• _WHAT YOU HAVE TO DO_
When the word "round" shows up in a line of the records below, copy that line.

• _EXTRACTED MATERIAL_
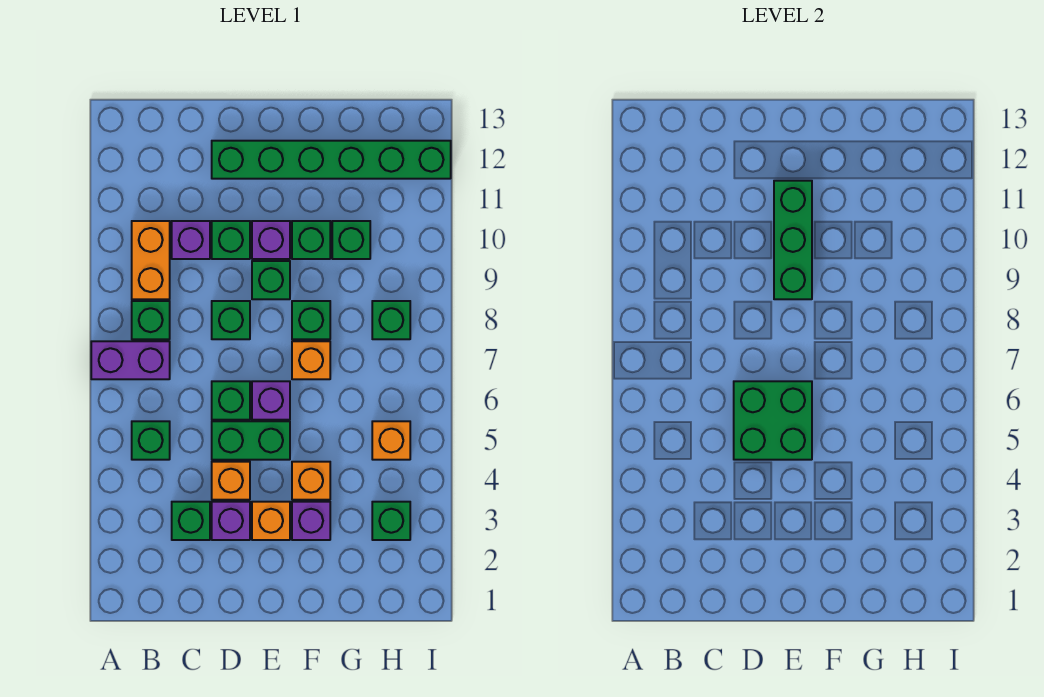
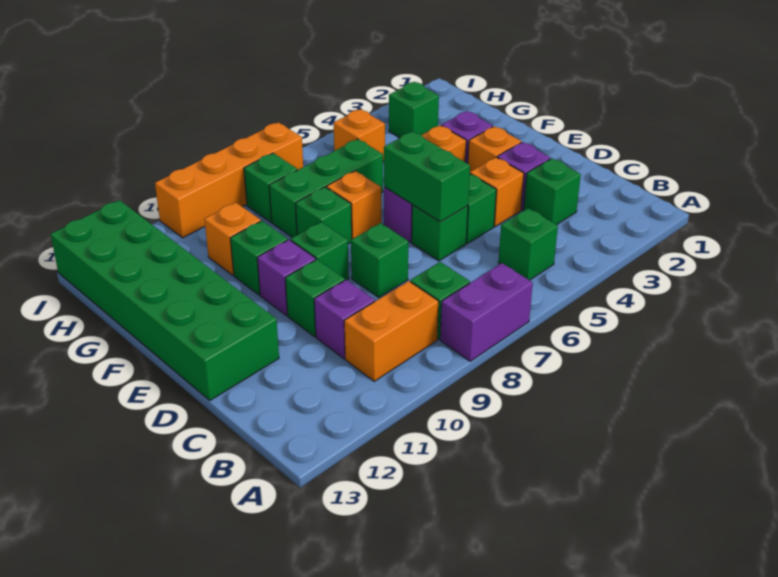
purple brick A7:B7 level 1 -> purple brick A7:A8 level 1
green brick D5:E6 level 2 -> green brick D6:E6 level 2
green brick D12:I12 level 1 -> green brick D12:I13 level 1
green brick E9:E11 level 2 -> green brick G6:G8 level 1
green brick G10 level 1 -> orange brick G10 level 1
none -> orange brick I7:I10 level 1

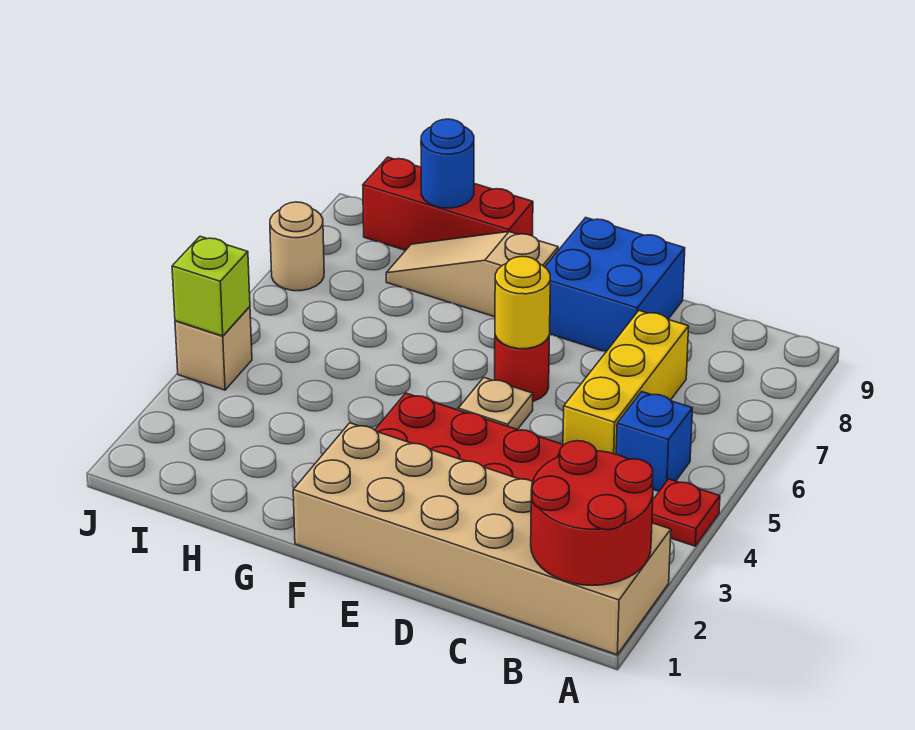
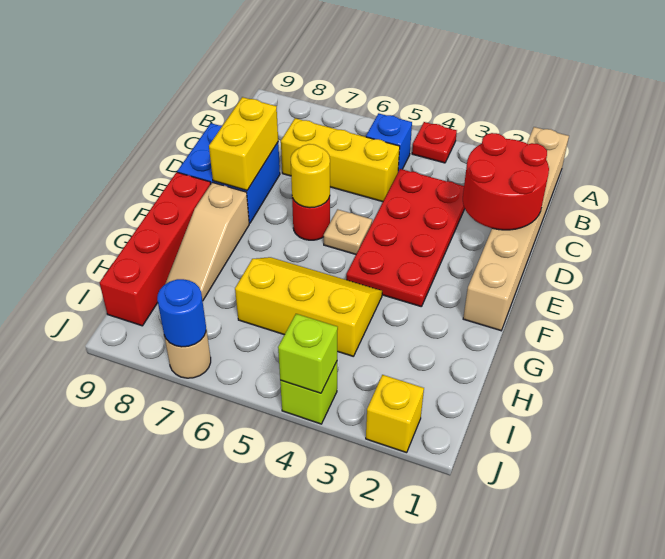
tan brick A1:F2 level 1 -> tan brick A1:F1 level 1
red round brick A1:B2 level 2 -> red round brick C1:D2 level 2
none -> yellow brick D8:E8 level 2
none -> yellow slope G4:H6 level 1 top H
red brick G9:I9 level 1 -> red brick F9:I9 level 1
blue round brick H9 level 2 -> blue round brick J7 level 2
none -> yellow brick J2 level 1
tan brick J4 level 1 -> lime brick J4 level 1

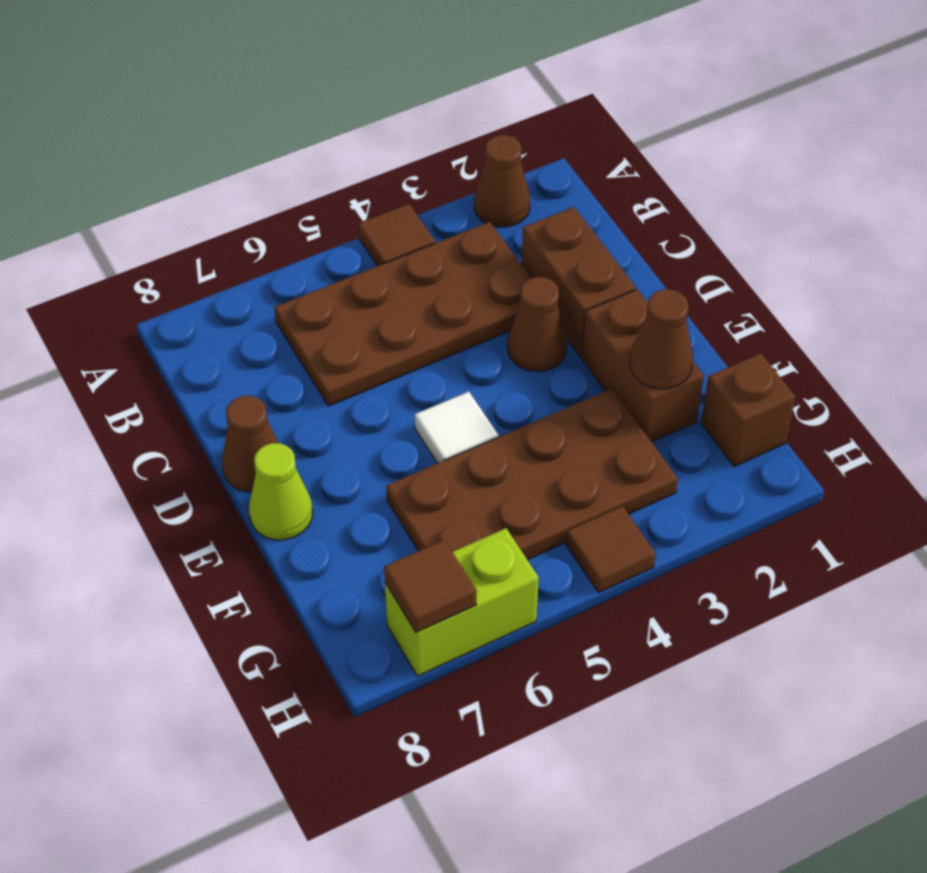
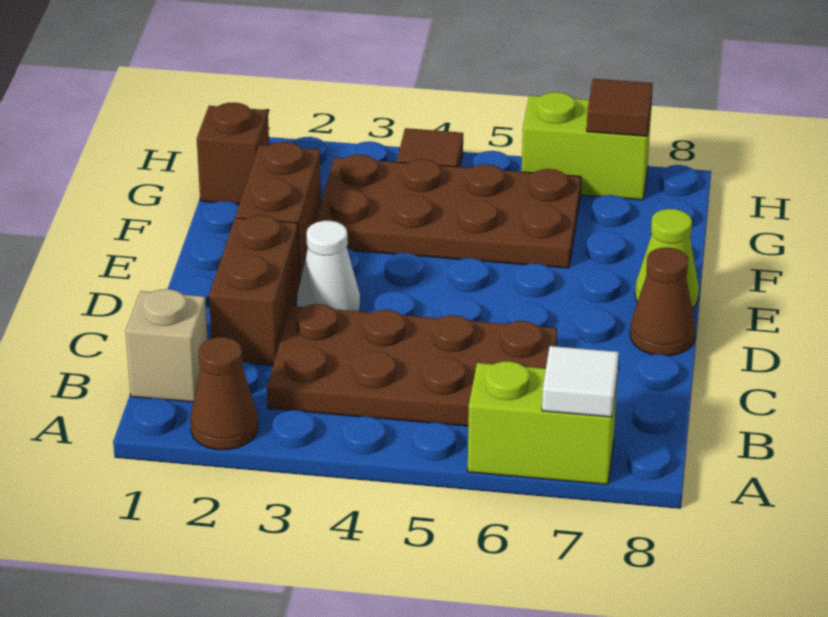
brown tile A4 level 1 -> none
none -> lime brick A6:A7 level 1
none -> tan brick B1 level 1
brown cone D3 level 1 -> white cone D3 level 1
white tile E5 level 1 -> white tile A7 level 2
brown cone F2 level 2 -> none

• _EXERCISE RESULT_
red round brick A1:B2 level 2 -> red round brick C1:D2 level 2
blue round brick H9 level 2 -> blue round brick J7 level 2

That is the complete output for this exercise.